Reproduce every line of the records below word for word, but leave the pictures out of your answer.
---------- INPUT DATA
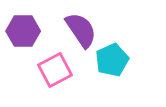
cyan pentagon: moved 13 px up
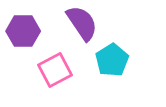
purple semicircle: moved 1 px right, 7 px up
cyan pentagon: rotated 8 degrees counterclockwise
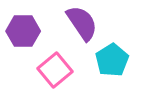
pink square: rotated 12 degrees counterclockwise
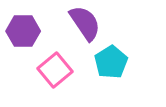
purple semicircle: moved 3 px right
cyan pentagon: moved 1 px left, 2 px down
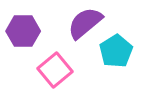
purple semicircle: rotated 96 degrees counterclockwise
cyan pentagon: moved 5 px right, 11 px up
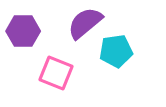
cyan pentagon: rotated 24 degrees clockwise
pink square: moved 1 px right, 3 px down; rotated 28 degrees counterclockwise
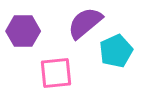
cyan pentagon: rotated 16 degrees counterclockwise
pink square: rotated 28 degrees counterclockwise
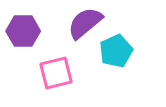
pink square: rotated 8 degrees counterclockwise
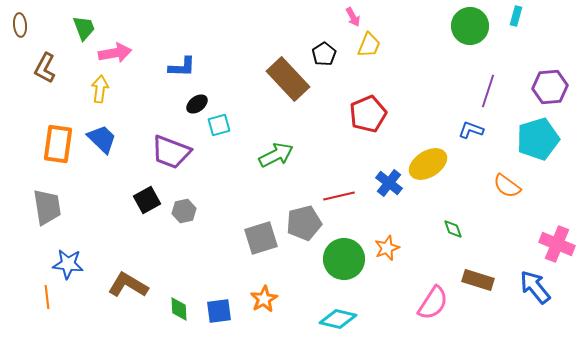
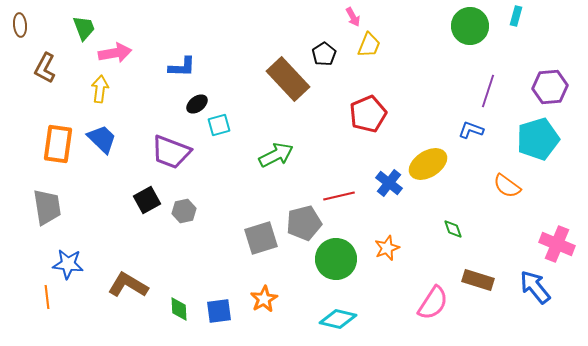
green circle at (344, 259): moved 8 px left
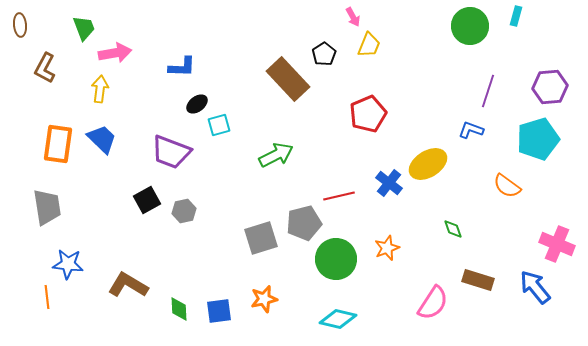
orange star at (264, 299): rotated 16 degrees clockwise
--------------------
_THE COMPLETED TASK_.
cyan pentagon: moved 13 px up
purple semicircle: moved 1 px right, 7 px up
cyan pentagon: rotated 8 degrees counterclockwise
pink square: rotated 12 degrees counterclockwise
purple semicircle: moved 3 px right
cyan pentagon: moved 1 px left, 2 px down
purple semicircle: rotated 96 degrees counterclockwise
cyan pentagon: moved 5 px right, 11 px up
cyan pentagon: rotated 24 degrees clockwise
pink square: moved 1 px right, 3 px down; rotated 28 degrees counterclockwise
cyan pentagon: rotated 16 degrees counterclockwise
pink square: rotated 28 degrees counterclockwise
pink square: rotated 8 degrees counterclockwise
green circle at (344, 259): moved 8 px left
orange star at (264, 299): rotated 16 degrees clockwise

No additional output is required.